What needs to be done: With no line left out, restate the data word for word.

Source data:
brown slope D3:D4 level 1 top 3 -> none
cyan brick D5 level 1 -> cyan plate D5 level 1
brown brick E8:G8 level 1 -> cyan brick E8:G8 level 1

Reply:
brown slope D3:D4 level 1 top 3 -> none
cyan brick D5 level 1 -> cyan plate D5 level 1
brown brick E8:G8 level 1 -> cyan brick E8:G8 level 1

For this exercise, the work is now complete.